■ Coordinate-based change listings
------------------------------------------------

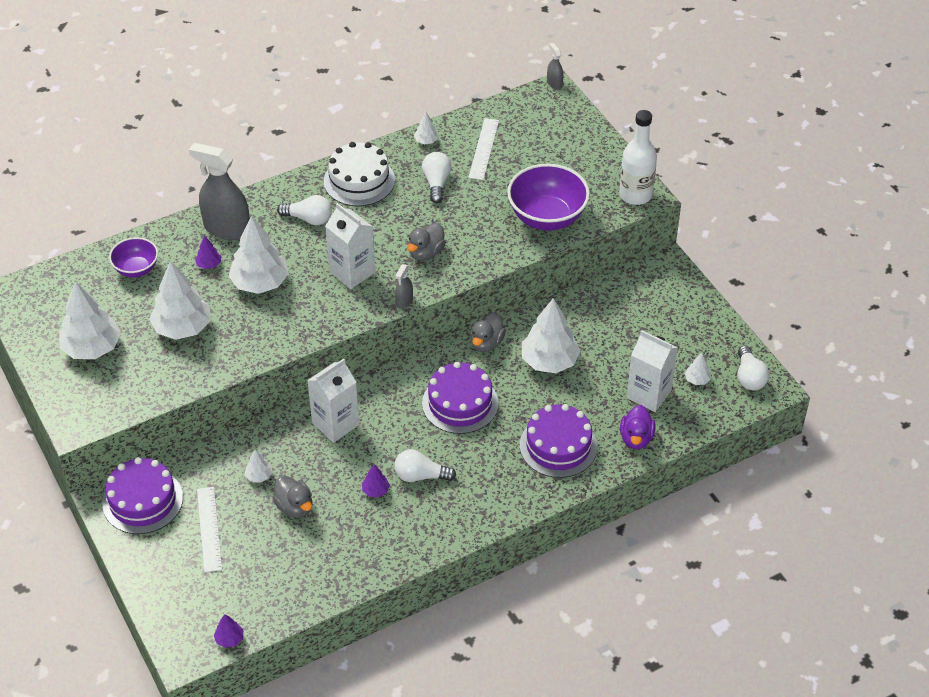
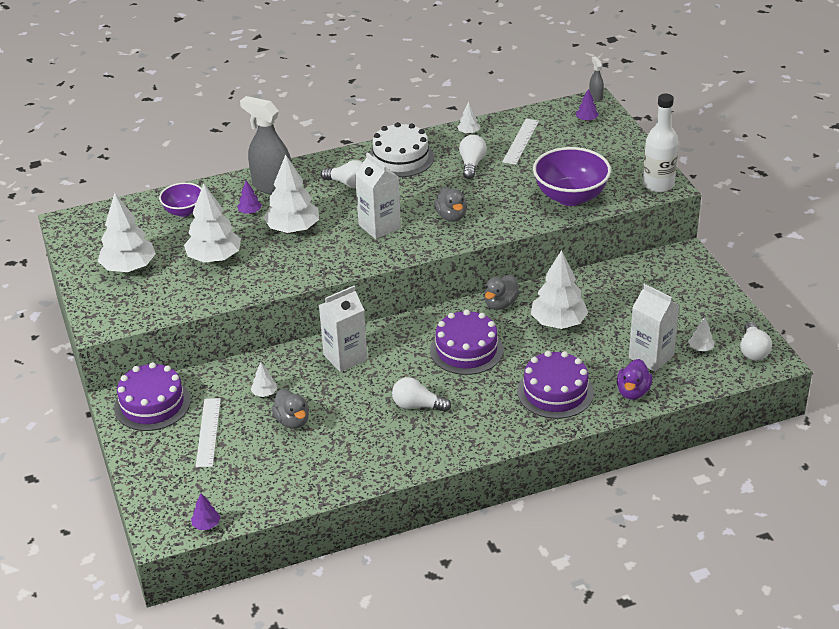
camera: 10 degrees right, 10 degrees down
purple tree [362,464,390,497] -> purple tree moved to [576,89,599,121]
grey spray bottle [395,264,413,309] -> none
grey duck [407,223,446,261] -> grey duck turned 60 degrees counterclockwise [434,186,467,222]

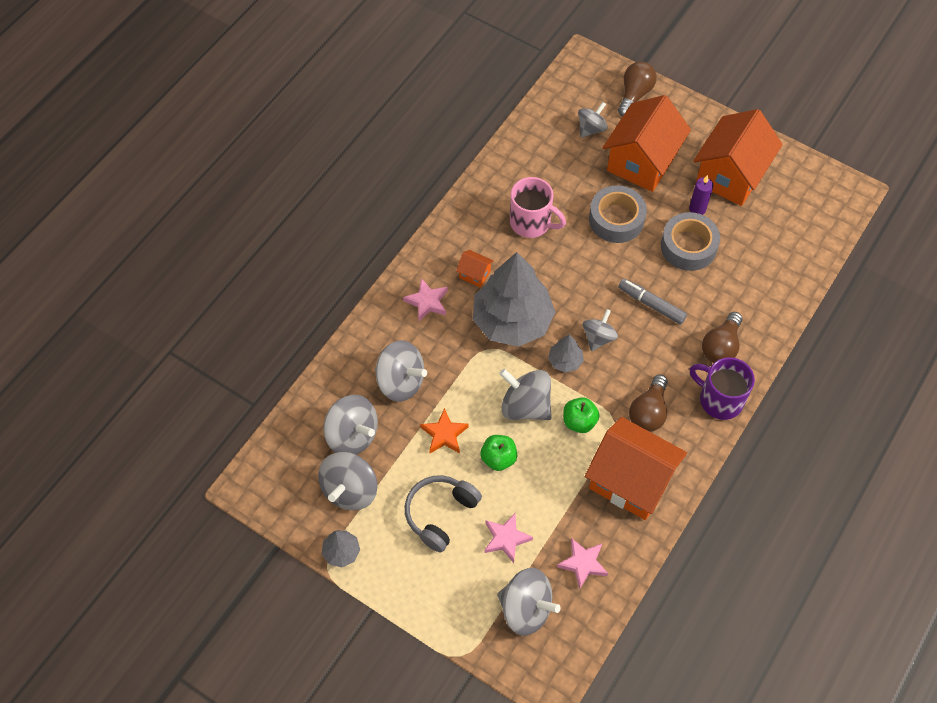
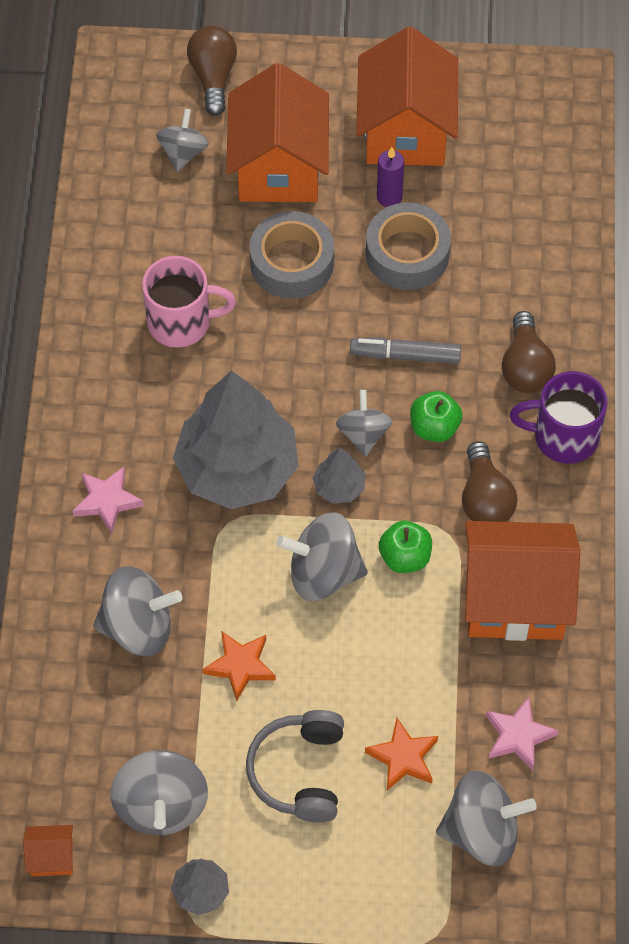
camera: 30 degrees left, 0 degrees up
grey spinning top [323,395,378,455] -> none
orange house [456,250,494,288] -> orange house moved to [23,825,73,876]
green apple [480,435,517,471] -> green apple moved to [410,391,463,442]
pink star [484,513,533,563] -> orange star [365,718,438,790]

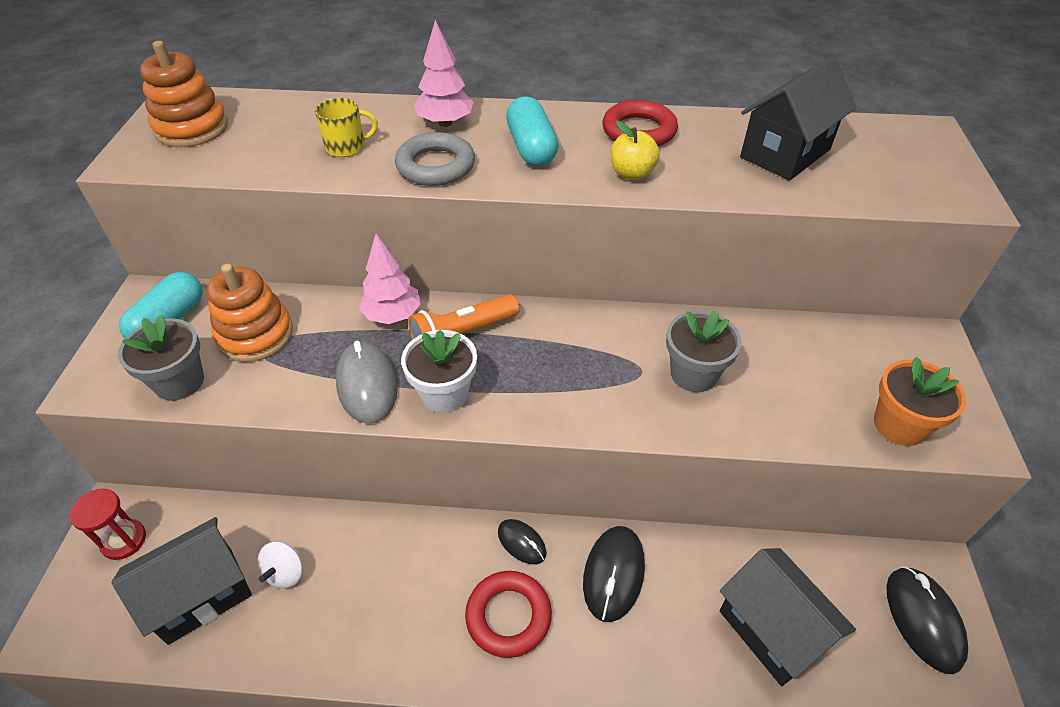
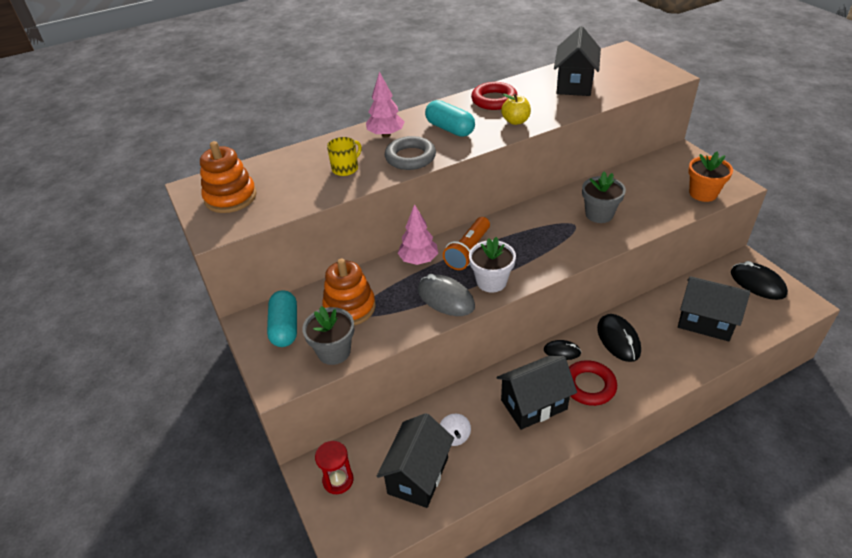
camera: 30 degrees left, 5 degrees down
none -> black house [496,356,577,430]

------------------------------------------------

■ PROBLEM STATEMENT
Extract every line from the one with "camera: 30 degrees left, 5 degrees down" down to the final line above, both included, exactly as written.

■ THE ANSWER
camera: 30 degrees left, 5 degrees down
none -> black house [496,356,577,430]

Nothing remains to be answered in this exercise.